DATASET ENTRIES:
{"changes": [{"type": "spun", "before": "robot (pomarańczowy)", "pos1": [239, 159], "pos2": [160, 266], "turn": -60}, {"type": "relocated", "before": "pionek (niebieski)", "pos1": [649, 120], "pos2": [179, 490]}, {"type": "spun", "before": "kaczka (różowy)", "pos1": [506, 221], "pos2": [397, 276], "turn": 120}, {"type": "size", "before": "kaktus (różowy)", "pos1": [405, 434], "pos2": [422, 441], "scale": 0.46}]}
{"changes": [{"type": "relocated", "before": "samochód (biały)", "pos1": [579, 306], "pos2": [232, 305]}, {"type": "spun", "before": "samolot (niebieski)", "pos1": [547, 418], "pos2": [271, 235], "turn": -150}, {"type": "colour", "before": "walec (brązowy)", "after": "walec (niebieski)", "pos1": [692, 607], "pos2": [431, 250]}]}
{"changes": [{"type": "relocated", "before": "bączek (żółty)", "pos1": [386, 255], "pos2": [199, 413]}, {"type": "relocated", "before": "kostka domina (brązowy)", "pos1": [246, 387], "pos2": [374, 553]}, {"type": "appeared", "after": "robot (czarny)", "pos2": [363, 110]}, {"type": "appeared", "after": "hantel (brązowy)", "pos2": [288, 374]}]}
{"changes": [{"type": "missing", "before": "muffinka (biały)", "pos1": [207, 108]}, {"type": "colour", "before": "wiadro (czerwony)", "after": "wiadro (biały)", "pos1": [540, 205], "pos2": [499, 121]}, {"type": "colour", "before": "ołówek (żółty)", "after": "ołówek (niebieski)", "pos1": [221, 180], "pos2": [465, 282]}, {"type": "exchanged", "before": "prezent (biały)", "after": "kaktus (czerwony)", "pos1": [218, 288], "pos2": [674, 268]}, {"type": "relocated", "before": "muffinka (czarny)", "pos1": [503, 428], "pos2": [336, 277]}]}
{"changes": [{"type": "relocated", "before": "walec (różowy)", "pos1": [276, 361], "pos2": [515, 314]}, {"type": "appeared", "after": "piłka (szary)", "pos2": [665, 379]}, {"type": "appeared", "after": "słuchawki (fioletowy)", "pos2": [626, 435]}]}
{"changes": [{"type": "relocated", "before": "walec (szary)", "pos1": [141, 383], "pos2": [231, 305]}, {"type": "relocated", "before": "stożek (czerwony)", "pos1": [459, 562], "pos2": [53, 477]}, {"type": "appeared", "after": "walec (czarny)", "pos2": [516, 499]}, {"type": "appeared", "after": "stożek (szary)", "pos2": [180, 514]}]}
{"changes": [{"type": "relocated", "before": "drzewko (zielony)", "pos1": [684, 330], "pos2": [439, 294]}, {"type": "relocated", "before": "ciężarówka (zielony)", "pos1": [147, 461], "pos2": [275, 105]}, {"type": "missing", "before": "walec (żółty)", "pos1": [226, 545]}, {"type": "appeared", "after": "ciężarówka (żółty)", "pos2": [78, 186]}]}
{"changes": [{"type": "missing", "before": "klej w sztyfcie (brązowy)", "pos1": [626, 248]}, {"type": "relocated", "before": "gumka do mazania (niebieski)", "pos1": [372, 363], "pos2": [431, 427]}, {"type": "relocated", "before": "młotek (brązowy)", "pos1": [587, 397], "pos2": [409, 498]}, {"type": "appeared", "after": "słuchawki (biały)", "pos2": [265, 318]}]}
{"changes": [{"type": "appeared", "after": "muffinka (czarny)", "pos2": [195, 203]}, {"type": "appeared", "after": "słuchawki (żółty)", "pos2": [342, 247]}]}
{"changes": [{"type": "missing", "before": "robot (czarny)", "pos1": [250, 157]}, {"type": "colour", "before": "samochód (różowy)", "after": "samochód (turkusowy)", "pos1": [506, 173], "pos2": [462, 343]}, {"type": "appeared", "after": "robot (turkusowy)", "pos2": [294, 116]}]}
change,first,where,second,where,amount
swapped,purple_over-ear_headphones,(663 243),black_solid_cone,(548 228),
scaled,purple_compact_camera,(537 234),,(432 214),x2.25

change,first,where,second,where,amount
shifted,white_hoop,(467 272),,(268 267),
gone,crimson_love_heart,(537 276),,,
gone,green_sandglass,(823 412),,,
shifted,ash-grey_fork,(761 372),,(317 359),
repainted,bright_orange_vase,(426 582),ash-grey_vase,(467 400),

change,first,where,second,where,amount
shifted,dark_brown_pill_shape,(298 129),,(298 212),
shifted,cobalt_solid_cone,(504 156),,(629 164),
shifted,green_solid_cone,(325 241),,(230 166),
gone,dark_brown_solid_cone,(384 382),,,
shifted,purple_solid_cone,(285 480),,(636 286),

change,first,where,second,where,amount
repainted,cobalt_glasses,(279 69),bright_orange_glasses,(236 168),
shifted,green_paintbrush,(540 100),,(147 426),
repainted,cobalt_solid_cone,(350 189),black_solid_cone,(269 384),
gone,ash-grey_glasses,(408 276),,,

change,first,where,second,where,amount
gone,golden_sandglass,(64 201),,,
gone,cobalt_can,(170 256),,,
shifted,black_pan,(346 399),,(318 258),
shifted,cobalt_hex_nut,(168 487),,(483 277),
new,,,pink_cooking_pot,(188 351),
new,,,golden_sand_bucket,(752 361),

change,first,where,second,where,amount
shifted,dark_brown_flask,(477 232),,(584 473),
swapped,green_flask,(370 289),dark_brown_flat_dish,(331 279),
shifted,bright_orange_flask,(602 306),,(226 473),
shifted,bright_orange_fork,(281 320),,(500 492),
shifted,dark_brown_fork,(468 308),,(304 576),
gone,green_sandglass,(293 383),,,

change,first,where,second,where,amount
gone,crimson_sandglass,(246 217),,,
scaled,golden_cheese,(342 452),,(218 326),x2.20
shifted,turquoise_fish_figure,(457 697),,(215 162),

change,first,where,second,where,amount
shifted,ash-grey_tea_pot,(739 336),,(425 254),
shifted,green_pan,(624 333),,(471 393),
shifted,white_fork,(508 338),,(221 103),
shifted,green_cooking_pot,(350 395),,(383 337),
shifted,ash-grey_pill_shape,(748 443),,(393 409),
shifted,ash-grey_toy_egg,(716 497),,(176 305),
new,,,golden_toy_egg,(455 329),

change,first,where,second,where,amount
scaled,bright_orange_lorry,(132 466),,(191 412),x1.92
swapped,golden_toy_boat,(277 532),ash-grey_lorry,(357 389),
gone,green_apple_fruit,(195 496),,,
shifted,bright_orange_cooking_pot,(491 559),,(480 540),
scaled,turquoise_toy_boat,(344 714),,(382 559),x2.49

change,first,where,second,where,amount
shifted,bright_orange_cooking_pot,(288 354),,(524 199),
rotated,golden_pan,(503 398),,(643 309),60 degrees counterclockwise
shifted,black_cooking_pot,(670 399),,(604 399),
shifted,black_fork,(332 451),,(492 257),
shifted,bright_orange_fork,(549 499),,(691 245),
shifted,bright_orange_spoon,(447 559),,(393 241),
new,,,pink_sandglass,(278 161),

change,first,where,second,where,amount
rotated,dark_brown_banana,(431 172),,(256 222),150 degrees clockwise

DESCRIPTION OF THE TASK: Search the entries for "scaled" and show every line that has it.

ANSWER:
scaled,purple_compact_camera,(537 234),,(432 214),x2.25
scaled,golden_cheese,(342 452),,(218 326),x2.20
scaled,bright_orange_lorry,(132 466),,(191 412),x1.92
scaled,turquoise_toy_boat,(344 714),,(382 559),x2.49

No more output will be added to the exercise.